Task directions: Your answer must consist solely of the lines from the start of the entries below through the line with "window: (23, 191) -> (38, 22), moved", unchanged.

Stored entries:
------------------------------------------------------------
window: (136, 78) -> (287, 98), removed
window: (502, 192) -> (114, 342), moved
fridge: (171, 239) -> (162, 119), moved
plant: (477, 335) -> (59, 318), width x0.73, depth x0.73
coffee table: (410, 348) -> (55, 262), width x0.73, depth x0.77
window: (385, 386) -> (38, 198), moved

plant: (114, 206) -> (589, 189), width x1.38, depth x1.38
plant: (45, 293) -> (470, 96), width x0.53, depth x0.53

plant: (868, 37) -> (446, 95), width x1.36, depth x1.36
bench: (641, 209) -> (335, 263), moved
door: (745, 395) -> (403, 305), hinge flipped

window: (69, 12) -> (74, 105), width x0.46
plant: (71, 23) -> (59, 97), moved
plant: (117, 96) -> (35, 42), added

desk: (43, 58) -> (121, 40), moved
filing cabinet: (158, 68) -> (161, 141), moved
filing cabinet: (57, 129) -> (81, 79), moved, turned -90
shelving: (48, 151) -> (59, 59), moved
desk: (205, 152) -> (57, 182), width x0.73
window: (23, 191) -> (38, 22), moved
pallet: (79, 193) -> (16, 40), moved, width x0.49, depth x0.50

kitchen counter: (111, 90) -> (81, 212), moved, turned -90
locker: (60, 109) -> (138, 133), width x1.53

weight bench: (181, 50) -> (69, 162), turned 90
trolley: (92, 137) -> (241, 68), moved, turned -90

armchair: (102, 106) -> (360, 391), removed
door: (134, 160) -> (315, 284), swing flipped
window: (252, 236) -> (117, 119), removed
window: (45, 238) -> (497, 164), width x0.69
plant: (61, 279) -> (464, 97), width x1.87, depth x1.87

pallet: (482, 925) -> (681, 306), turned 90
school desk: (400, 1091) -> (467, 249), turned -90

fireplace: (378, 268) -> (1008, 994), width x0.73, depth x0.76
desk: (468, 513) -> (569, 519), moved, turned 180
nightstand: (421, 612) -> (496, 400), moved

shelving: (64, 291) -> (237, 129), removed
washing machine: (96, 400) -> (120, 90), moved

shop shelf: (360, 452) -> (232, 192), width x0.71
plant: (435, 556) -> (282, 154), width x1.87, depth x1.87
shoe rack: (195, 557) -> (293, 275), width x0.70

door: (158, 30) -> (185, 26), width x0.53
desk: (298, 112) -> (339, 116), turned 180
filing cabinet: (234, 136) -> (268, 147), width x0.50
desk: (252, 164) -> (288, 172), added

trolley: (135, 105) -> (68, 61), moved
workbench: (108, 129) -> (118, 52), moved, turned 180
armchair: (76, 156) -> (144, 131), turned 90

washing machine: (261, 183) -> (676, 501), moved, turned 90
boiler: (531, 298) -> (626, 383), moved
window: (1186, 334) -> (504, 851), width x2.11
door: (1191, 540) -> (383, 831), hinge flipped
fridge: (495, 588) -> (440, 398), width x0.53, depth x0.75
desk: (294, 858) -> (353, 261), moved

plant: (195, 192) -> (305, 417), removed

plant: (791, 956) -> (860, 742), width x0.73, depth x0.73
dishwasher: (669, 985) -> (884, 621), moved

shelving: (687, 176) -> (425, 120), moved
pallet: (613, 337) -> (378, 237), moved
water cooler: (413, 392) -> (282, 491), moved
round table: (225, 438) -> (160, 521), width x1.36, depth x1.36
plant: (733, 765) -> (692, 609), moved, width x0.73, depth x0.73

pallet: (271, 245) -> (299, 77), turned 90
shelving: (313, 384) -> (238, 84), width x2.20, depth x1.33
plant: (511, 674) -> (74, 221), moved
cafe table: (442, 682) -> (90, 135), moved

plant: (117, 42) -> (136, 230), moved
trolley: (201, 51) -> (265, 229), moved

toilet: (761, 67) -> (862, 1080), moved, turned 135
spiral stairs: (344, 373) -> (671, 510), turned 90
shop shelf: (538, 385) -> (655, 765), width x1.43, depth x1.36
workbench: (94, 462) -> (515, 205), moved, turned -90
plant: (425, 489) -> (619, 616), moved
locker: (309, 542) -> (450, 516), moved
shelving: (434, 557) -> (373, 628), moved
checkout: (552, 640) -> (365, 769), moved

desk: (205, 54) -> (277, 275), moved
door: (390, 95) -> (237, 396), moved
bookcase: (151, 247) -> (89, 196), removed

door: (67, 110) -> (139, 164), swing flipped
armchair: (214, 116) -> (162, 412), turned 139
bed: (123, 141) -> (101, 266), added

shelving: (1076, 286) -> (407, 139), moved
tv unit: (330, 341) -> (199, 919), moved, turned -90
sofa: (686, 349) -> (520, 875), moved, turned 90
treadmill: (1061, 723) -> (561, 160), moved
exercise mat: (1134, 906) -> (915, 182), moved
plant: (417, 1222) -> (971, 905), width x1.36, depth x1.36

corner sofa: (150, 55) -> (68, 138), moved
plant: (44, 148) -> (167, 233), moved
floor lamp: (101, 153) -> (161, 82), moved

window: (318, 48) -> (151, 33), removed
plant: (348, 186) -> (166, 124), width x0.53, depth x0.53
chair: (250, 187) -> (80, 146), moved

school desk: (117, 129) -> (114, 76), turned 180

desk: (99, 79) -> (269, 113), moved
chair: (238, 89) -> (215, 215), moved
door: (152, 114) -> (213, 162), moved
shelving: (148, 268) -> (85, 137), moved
------------------------------------------------------------
Task output:
window: (136, 78) -> (287, 98), removed
window: (502, 192) -> (114, 342), moved
fridge: (171, 239) -> (162, 119), moved
plant: (477, 335) -> (59, 318), width x0.73, depth x0.73
coffee table: (410, 348) -> (55, 262), width x0.73, depth x0.77
window: (385, 386) -> (38, 198), moved

plant: (114, 206) -> (589, 189), width x1.38, depth x1.38
plant: (45, 293) -> (470, 96), width x0.53, depth x0.53

plant: (868, 37) -> (446, 95), width x1.36, depth x1.36
bench: (641, 209) -> (335, 263), moved
door: (745, 395) -> (403, 305), hinge flipped

window: (69, 12) -> (74, 105), width x0.46
plant: (71, 23) -> (59, 97), moved
plant: (117, 96) -> (35, 42), added

desk: (43, 58) -> (121, 40), moved
filing cabinet: (158, 68) -> (161, 141), moved
filing cabinet: (57, 129) -> (81, 79), moved, turned -90
shelving: (48, 151) -> (59, 59), moved
desk: (205, 152) -> (57, 182), width x0.73
window: (23, 191) -> (38, 22), moved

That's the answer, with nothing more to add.